(Stored items)
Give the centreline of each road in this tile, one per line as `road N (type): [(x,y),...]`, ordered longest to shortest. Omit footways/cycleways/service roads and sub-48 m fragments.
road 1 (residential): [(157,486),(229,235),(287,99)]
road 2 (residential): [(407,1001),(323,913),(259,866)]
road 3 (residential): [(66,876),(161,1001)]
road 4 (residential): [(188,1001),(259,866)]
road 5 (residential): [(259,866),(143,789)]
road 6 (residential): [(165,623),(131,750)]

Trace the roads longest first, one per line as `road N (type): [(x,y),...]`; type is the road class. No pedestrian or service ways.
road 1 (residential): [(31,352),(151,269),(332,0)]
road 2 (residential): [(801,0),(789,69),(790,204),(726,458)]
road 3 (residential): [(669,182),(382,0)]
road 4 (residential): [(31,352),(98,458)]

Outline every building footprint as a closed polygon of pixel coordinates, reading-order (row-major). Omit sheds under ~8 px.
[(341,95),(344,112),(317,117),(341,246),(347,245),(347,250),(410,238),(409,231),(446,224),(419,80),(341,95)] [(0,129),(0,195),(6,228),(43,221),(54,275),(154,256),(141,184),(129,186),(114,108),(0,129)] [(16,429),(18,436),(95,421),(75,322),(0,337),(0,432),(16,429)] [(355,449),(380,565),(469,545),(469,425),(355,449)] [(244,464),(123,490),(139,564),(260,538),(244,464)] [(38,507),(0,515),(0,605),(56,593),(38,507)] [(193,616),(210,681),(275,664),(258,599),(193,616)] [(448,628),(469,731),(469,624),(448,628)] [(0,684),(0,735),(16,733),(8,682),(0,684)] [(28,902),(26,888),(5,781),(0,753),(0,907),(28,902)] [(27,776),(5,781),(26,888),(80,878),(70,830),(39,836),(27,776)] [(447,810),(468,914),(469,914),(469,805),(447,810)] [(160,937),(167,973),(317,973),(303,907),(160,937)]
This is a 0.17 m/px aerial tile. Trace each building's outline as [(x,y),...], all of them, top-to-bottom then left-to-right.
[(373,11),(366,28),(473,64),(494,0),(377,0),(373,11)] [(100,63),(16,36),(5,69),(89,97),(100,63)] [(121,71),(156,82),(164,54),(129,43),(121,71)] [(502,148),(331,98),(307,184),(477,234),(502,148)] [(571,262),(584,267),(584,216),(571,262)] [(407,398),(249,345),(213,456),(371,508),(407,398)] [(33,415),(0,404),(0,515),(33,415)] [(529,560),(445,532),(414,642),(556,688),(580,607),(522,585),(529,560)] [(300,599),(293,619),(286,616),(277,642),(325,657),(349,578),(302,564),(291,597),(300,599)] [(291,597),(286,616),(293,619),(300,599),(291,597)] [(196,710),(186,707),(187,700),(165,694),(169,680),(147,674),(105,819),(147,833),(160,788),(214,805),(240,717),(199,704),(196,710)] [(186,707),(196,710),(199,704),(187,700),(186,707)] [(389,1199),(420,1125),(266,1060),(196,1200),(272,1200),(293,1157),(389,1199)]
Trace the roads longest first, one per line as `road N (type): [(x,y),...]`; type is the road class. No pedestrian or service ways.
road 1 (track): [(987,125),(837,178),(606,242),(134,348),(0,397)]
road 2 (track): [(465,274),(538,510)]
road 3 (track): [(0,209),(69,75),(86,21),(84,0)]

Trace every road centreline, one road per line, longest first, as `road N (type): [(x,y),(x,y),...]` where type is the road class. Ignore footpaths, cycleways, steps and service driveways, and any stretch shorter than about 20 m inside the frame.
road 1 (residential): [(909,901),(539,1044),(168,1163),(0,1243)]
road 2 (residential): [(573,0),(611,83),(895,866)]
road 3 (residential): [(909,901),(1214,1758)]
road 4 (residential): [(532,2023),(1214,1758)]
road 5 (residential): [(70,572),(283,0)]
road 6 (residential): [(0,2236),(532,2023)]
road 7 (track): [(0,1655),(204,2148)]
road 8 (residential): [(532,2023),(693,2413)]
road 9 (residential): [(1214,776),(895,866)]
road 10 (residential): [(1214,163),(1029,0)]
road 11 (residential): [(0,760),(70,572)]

■ INSTRUCTIONS FOR THE TASK ■
Nothing but the lines from the line that contains "Trace every road" to the last line of the records above should appear in the answer; please copy them exactly.

■ RESULT OF THE TASK ■
Trace every road centreline, one road per line, longest first, as `road N (type): [(x,y),(x,y),...]` where type is the road class. Ignore footpaths, cycleways, steps and service driveways, and any stretch shorter than about 20 m inside the frame.
road 1 (residential): [(909,901),(539,1044),(168,1163),(0,1243)]
road 2 (residential): [(573,0),(611,83),(895,866)]
road 3 (residential): [(909,901),(1214,1758)]
road 4 (residential): [(532,2023),(1214,1758)]
road 5 (residential): [(70,572),(283,0)]
road 6 (residential): [(0,2236),(532,2023)]
road 7 (track): [(0,1655),(204,2148)]
road 8 (residential): [(532,2023),(693,2413)]
road 9 (residential): [(1214,776),(895,866)]
road 10 (residential): [(1214,163),(1029,0)]
road 11 (residential): [(0,760),(70,572)]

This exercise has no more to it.